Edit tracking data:

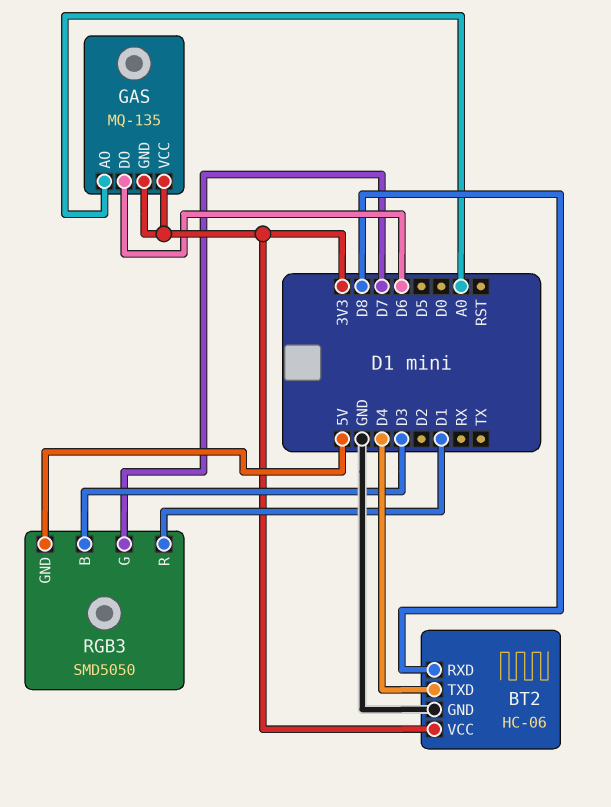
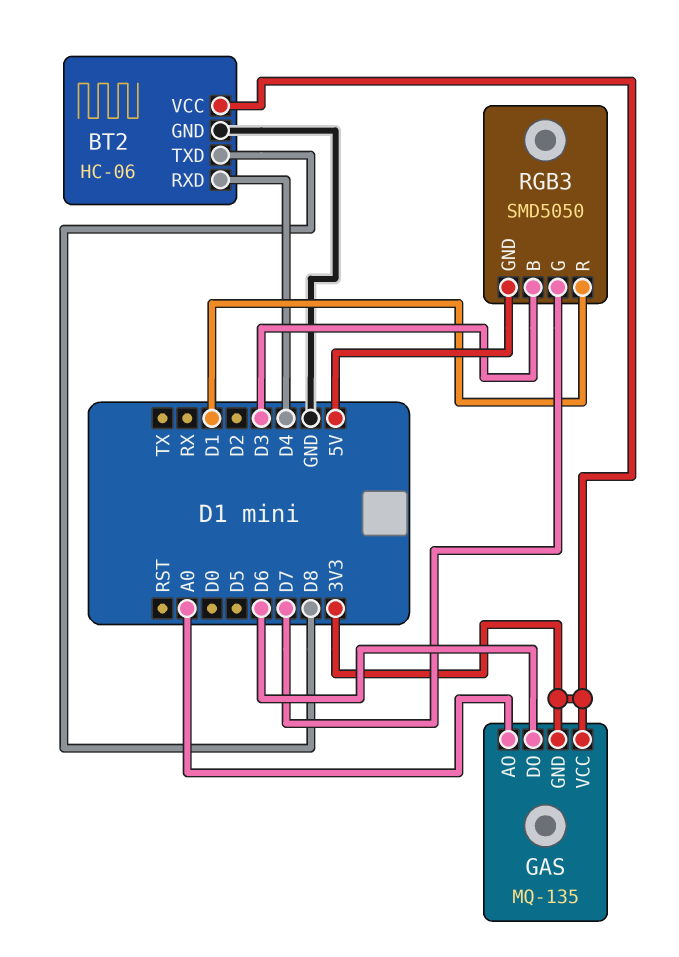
BT2 pin RXD: D8 -> D4
BT2 pin TXD: D4 -> D8

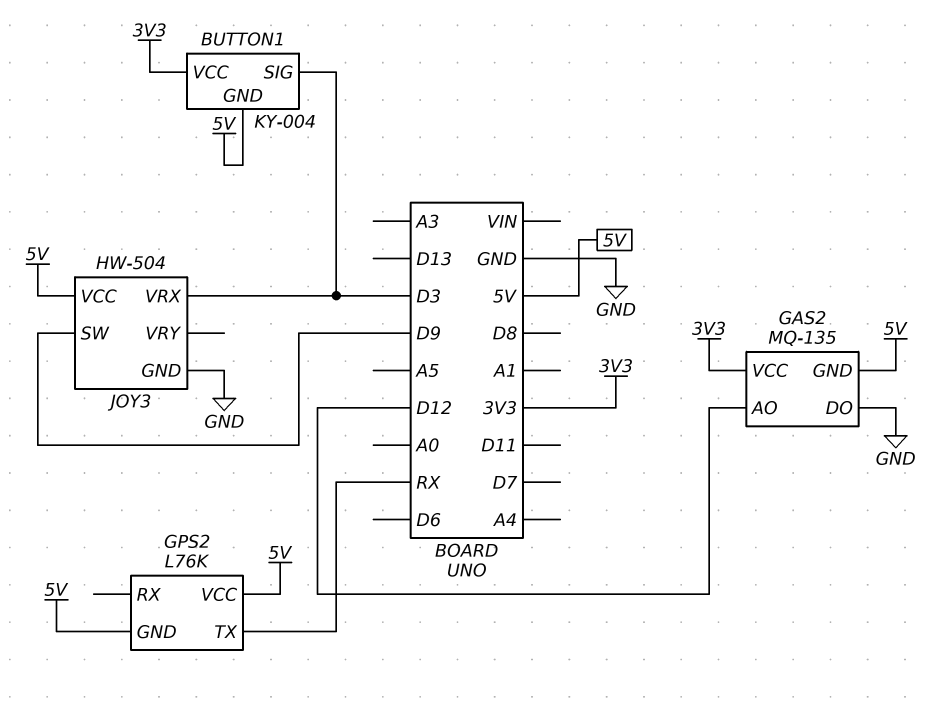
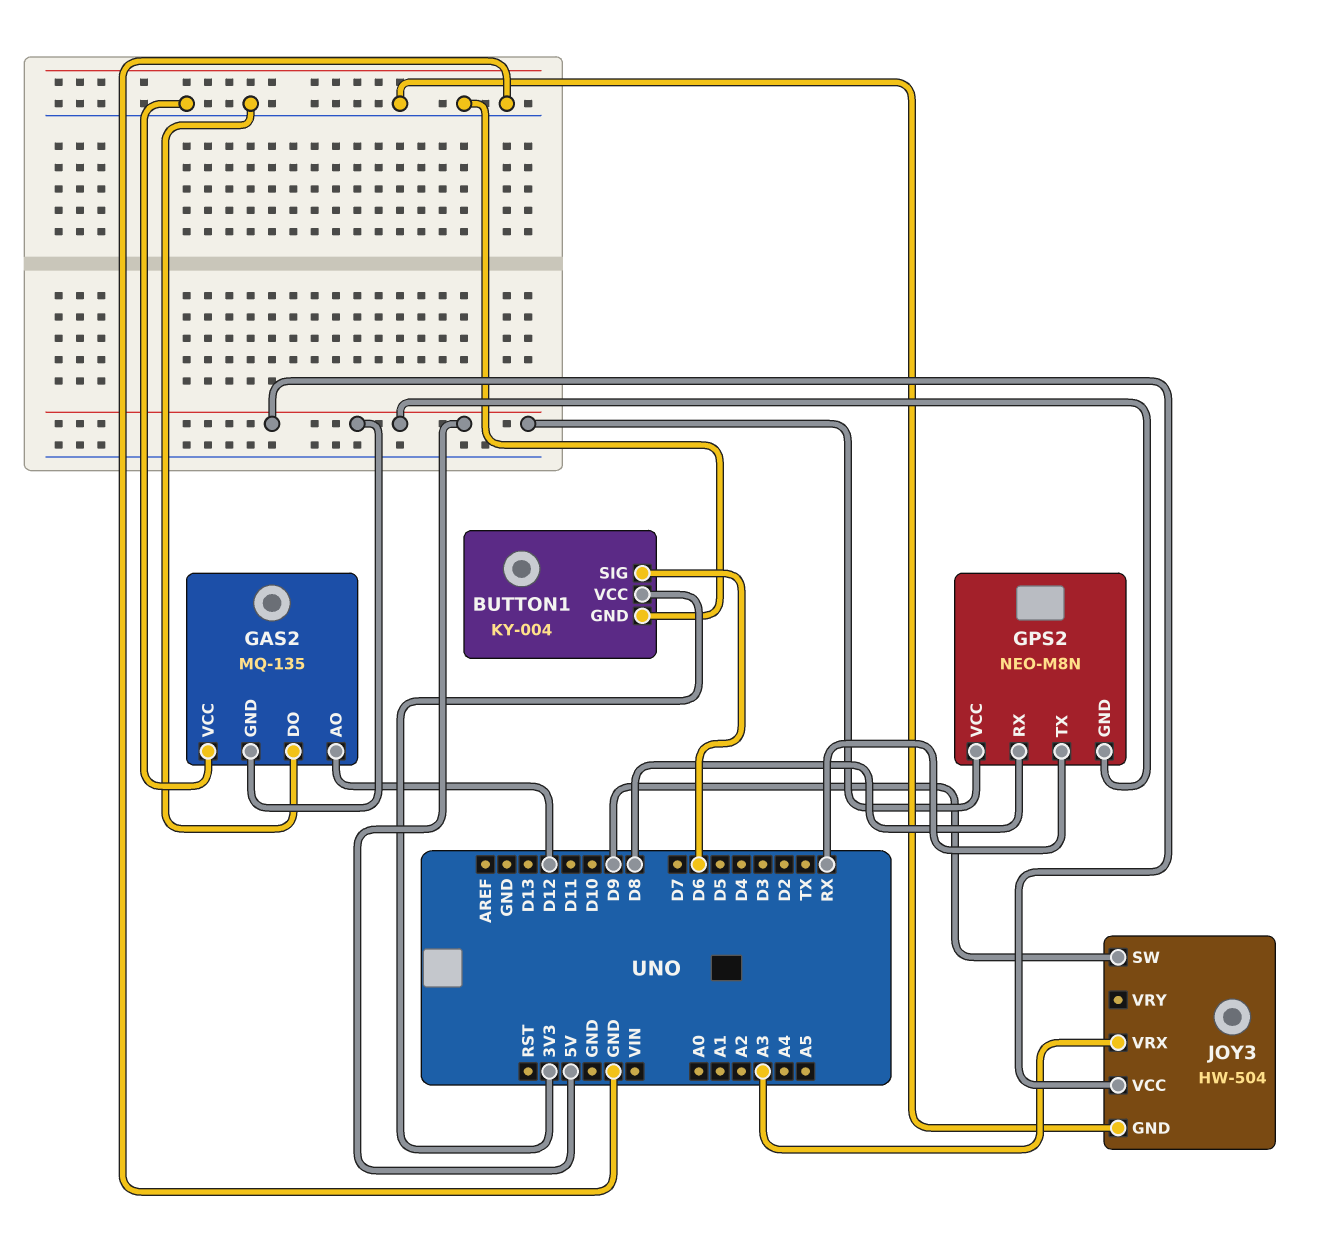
BUTTON1 pin GND: 5V -> GND
BUTTON1 pin SIG: D3 -> D6
GAS2 pin VCC: 3V3 -> GND
GPS2: L76K -> NEO-M8N
GPS2 pin RX: none -> D8
JOY3 pin VRX: D3 -> A3

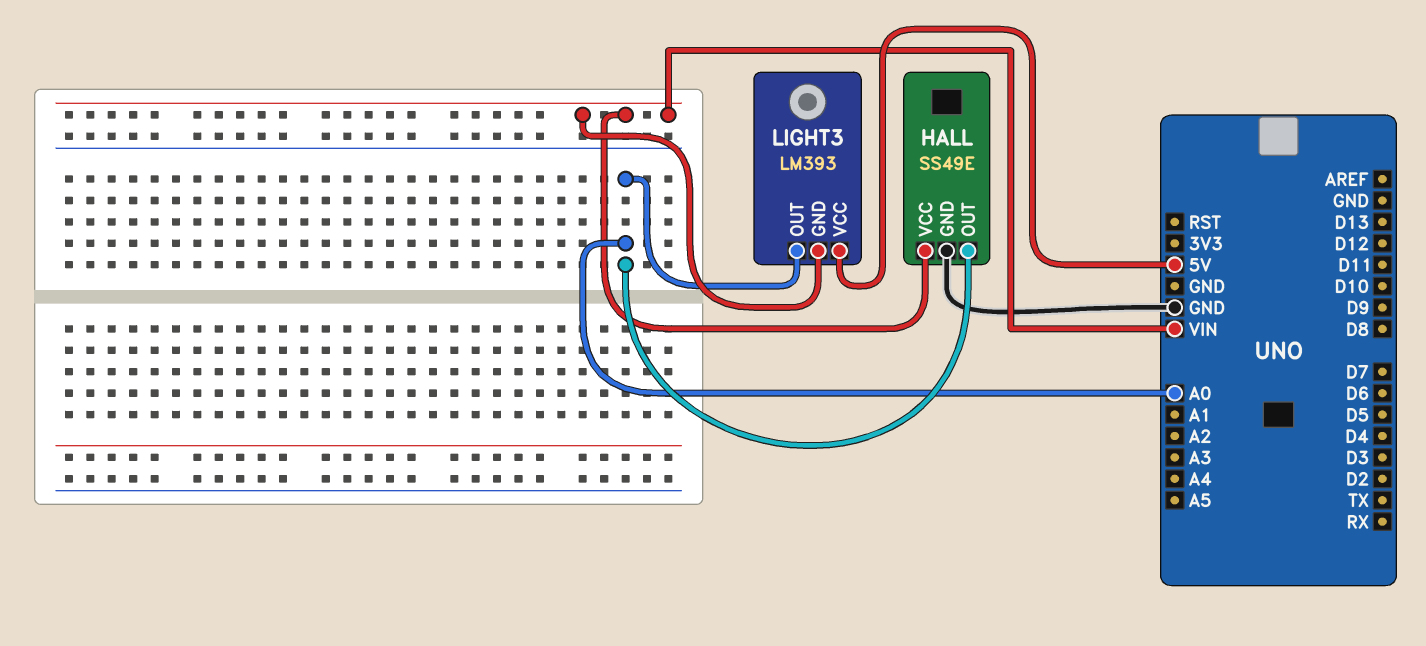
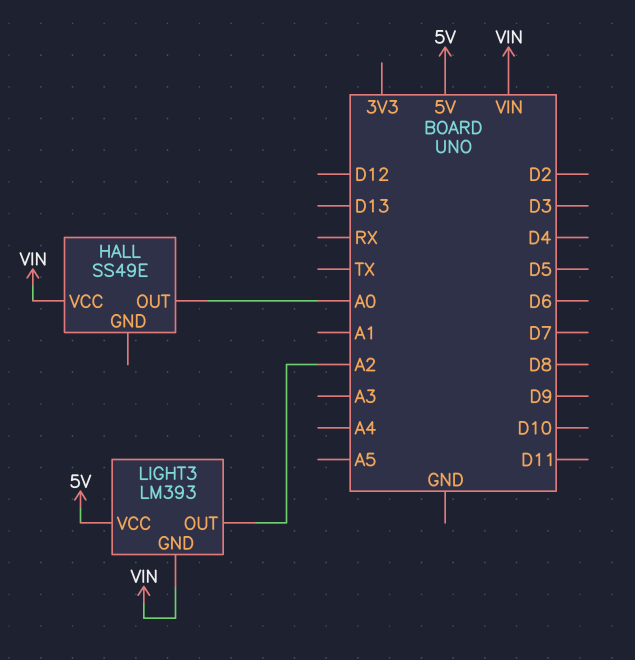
HALL pin GND: GND -> none
LIGHT3 pin OUT: A0 -> A2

Required action: Your answer must be the records above, copied exactly, with no pictures.

Output for this task:
BT2 pin RXD: D8 -> D4
BT2 pin TXD: D4 -> D8

BUTTON1 pin GND: 5V -> GND
BUTTON1 pin SIG: D3 -> D6
GAS2 pin VCC: 3V3 -> GND
GPS2: L76K -> NEO-M8N
GPS2 pin RX: none -> D8
JOY3 pin VRX: D3 -> A3

HALL pin GND: GND -> none
LIGHT3 pin OUT: A0 -> A2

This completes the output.